== WORK ITEM ==
Search the records for the string "diode". Copy each line where it occurs.

== THE RECORDS ==
·····

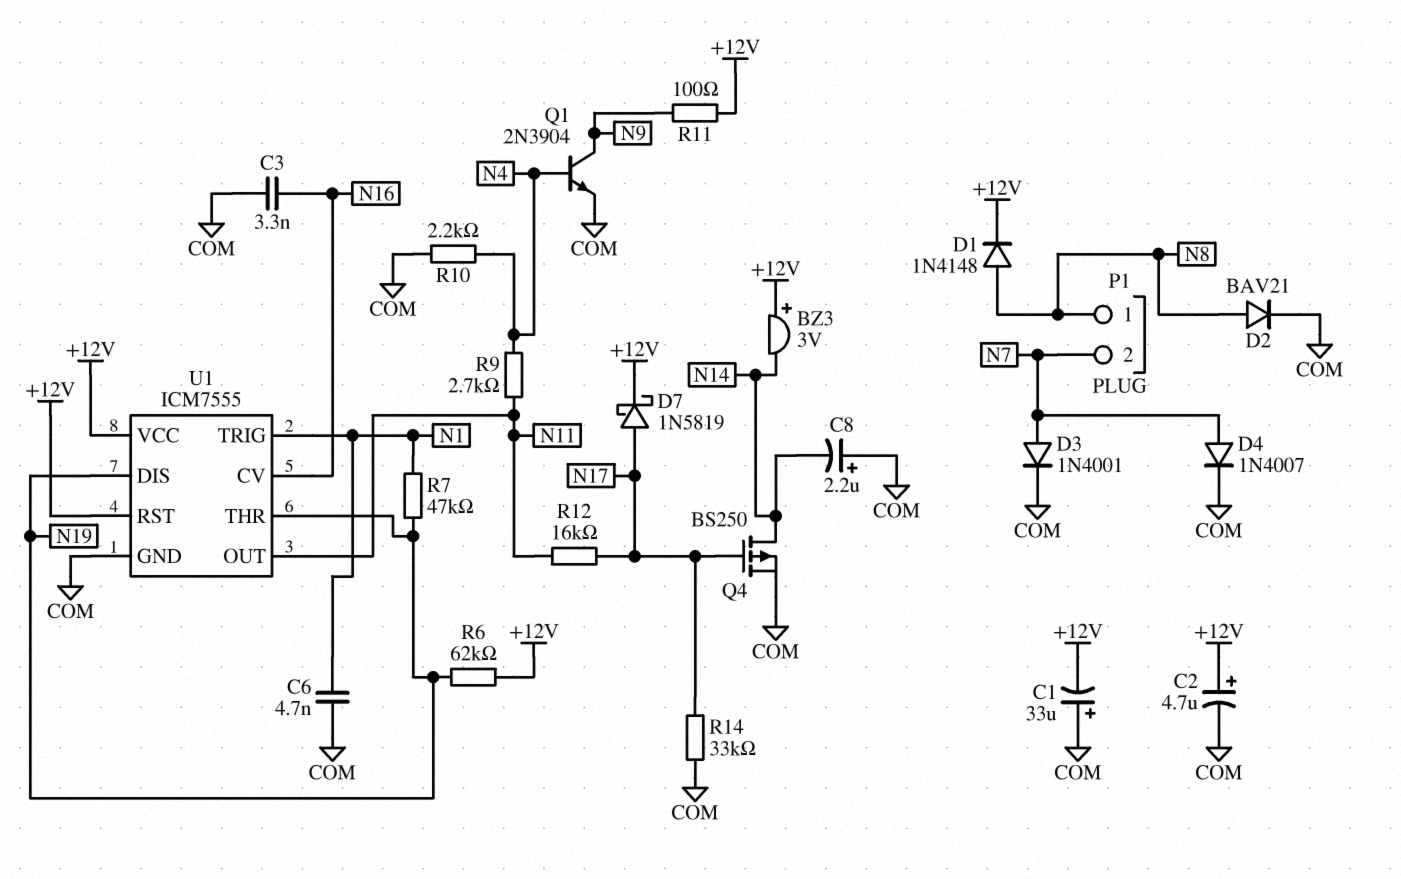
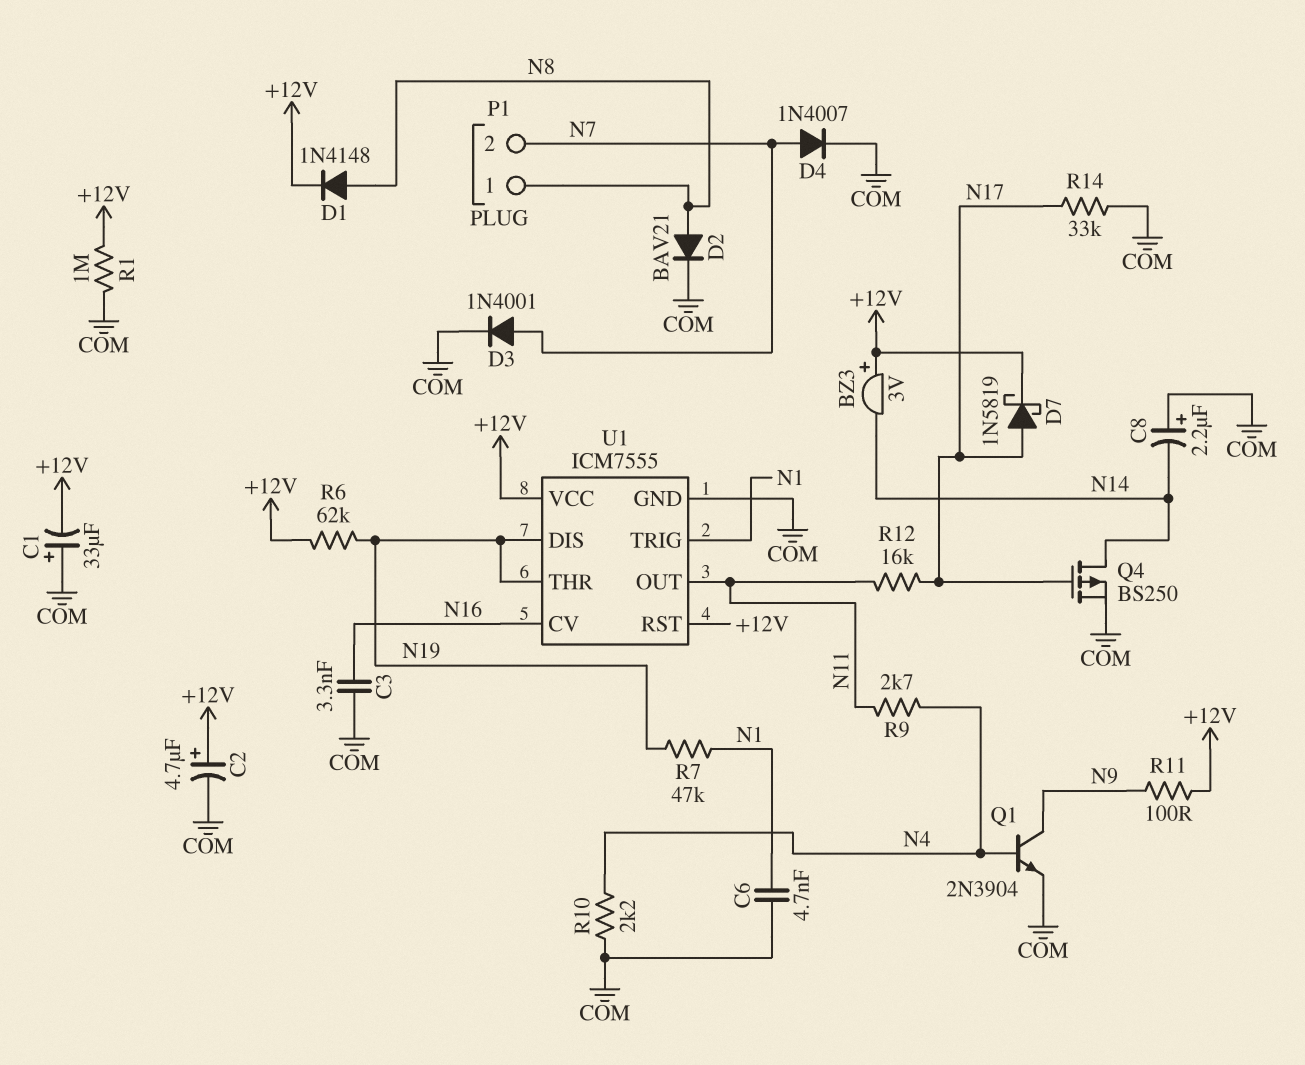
R1: none -> 1M (+12V, COM)

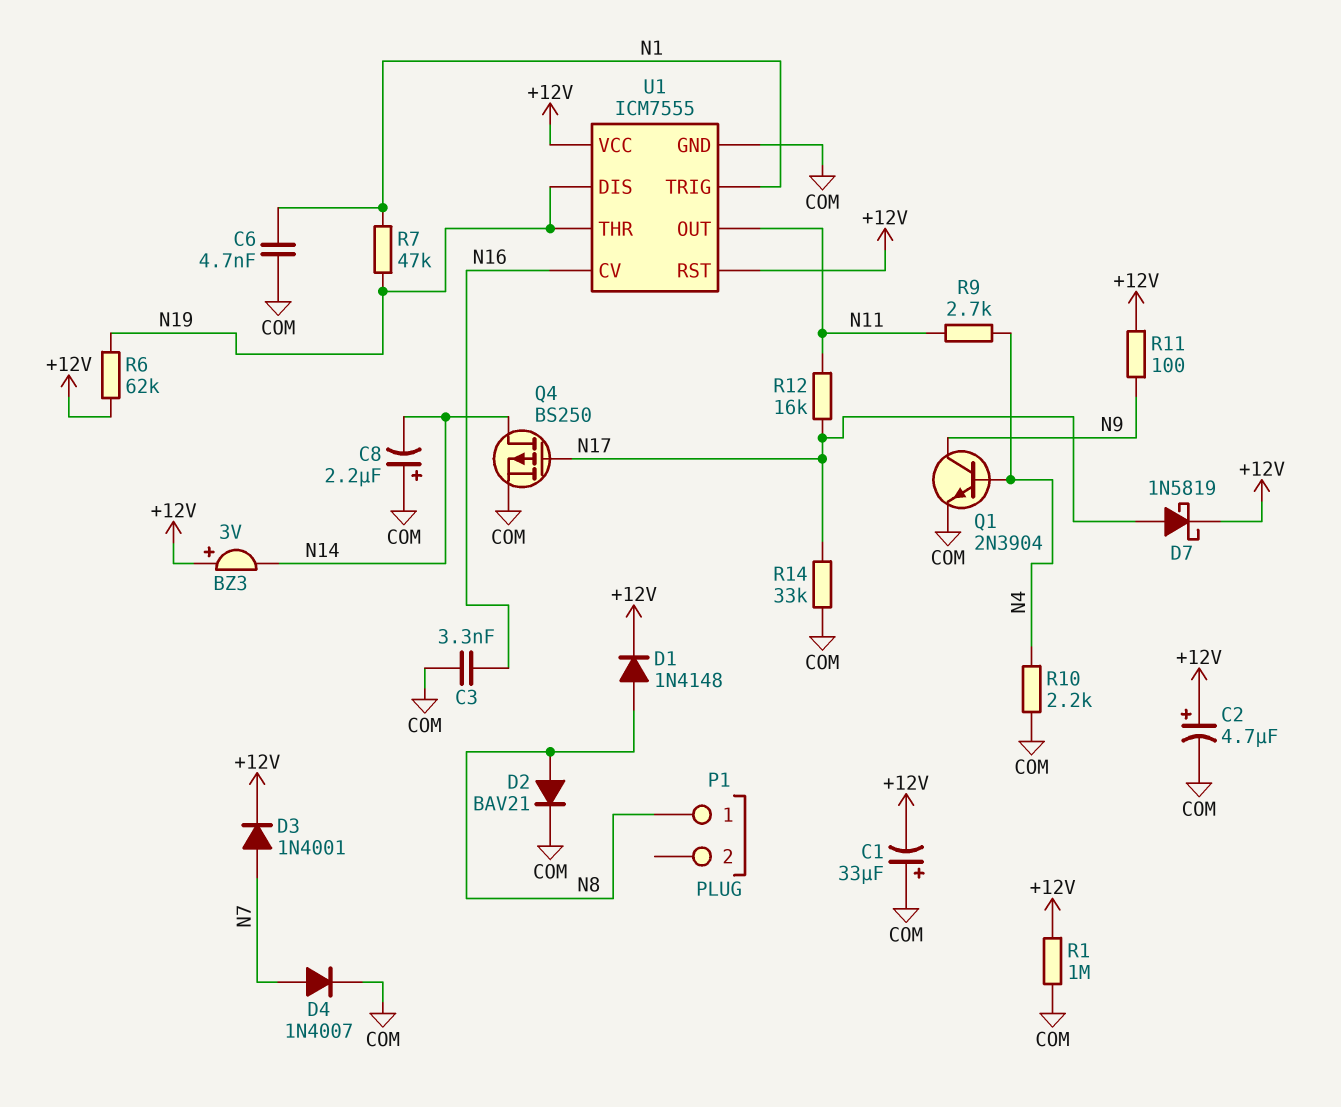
D3: diode 1N4001 (A N7, K COM) -> diode 1N4001 (A N7, K +12V)
P1 pin 2: N7 -> none

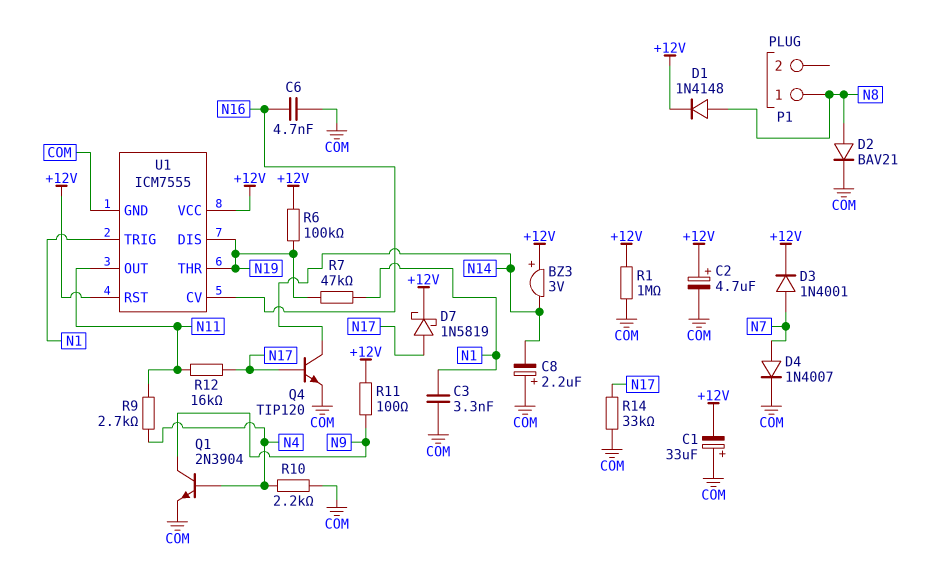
C3: 3.3nF (COM, N16) -> 3.3nF (COM, N1)
C6: 4.7nF (COM, N1) -> 4.7nF (COM, N16)
Q4: PMOS BS250 (G N17, D N14, S COM) -> NPN TIP120 (B N17, C N14, E COM)
R6: 62k (+12V, N19) -> 100k (+12V, N19)

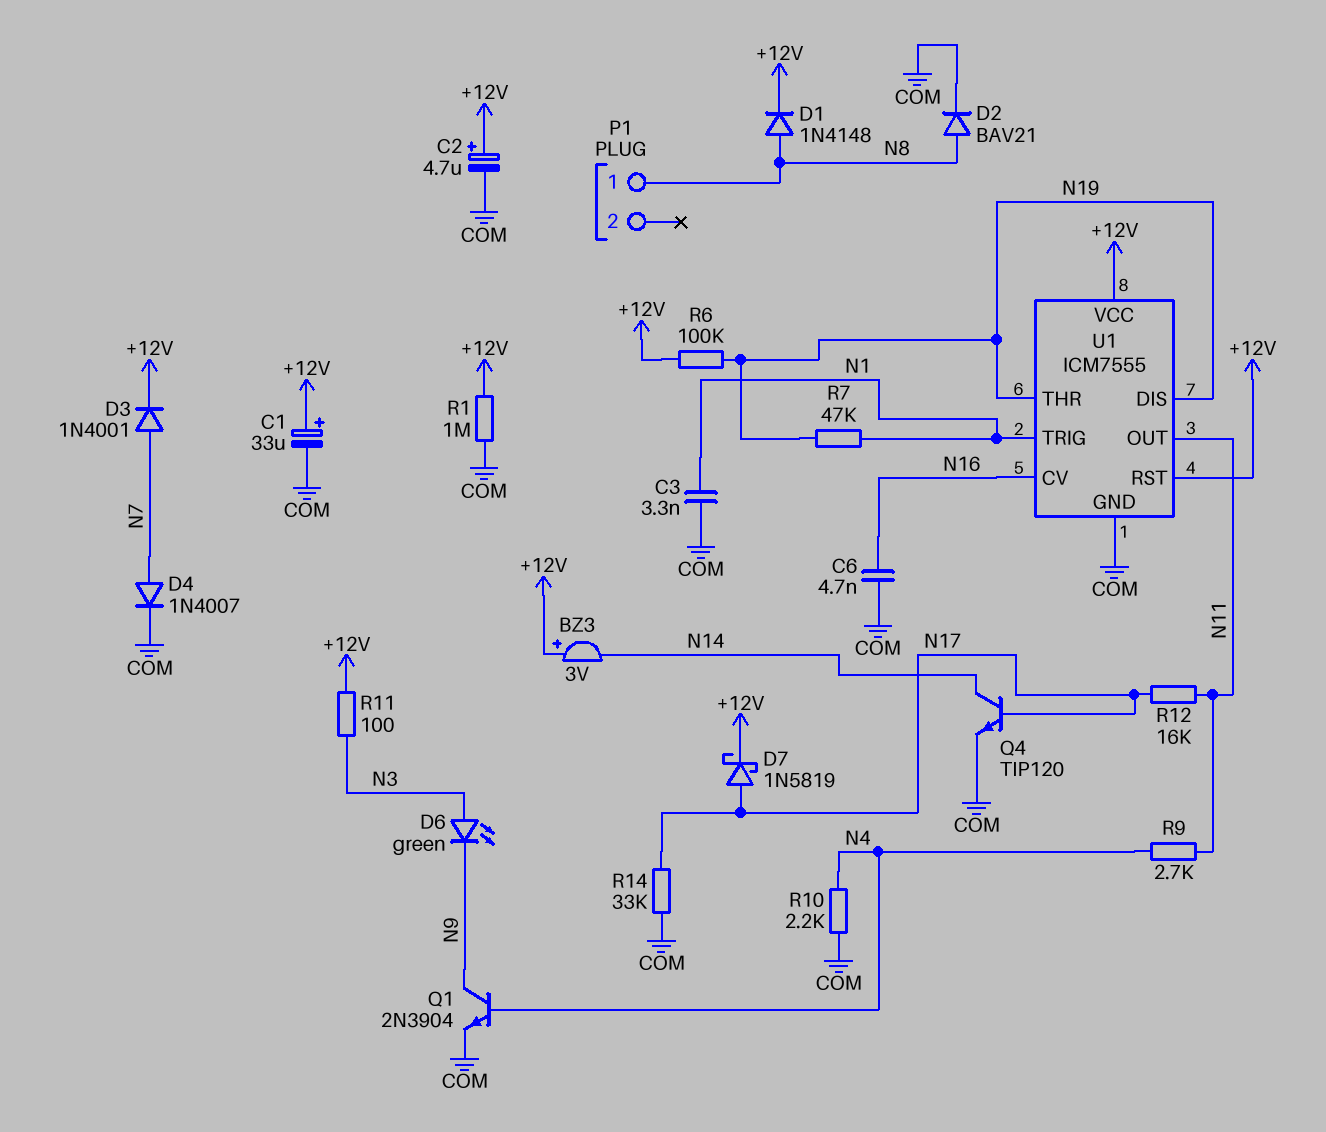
C1: 33uF (plus COM, minus +12V) -> 33uF (plus +12V, minus COM)
C8: 2.2uF (plus COM, minus N14) -> none
D6: none -> LED green (A N3, K N9)
R11: 100 (+12V, N9) -> 100 (+12V, N3)

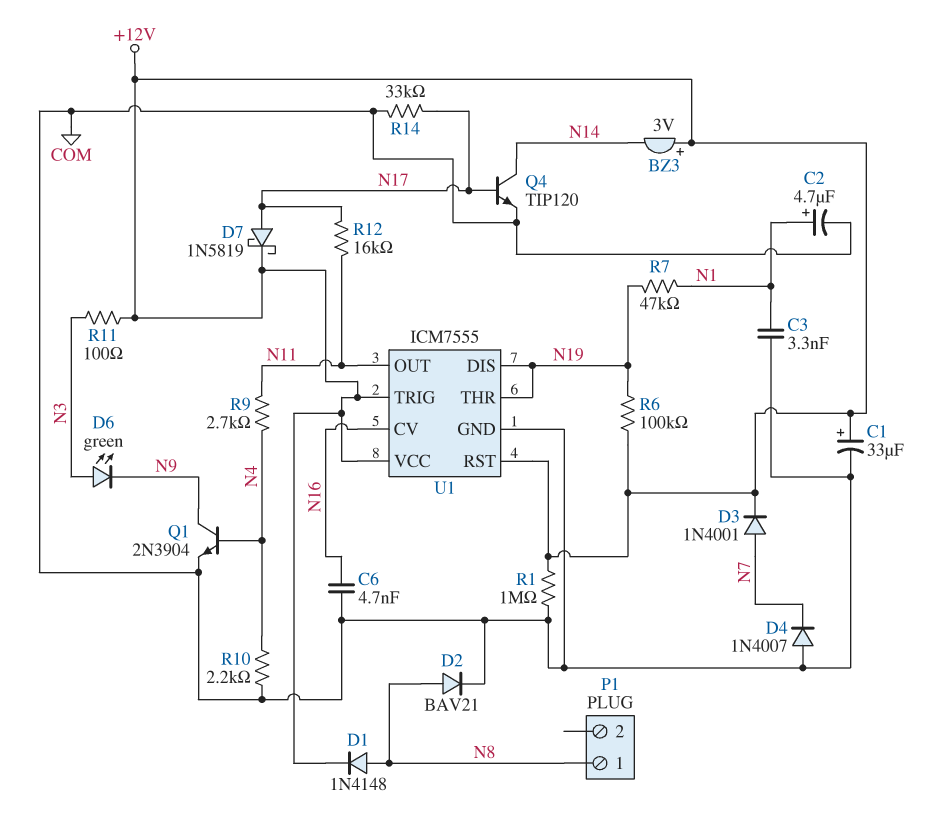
C2: 4.7uF (plus +12V, minus COM) -> 4.7uF (plus N1, minus COM)
D4: diode 1N4007 (A N7, K COM) -> diode 1N4007 (A COM, K N7)
U1 pin TRIG: N1 -> +12V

·····

== ANSWER AREA ==
D3: diode 1N4001 (A N7, K COM) -> diode 1N4001 (A N7, K +12V)
D4: diode 1N4007 (A N7, K COM) -> diode 1N4007 (A COM, K N7)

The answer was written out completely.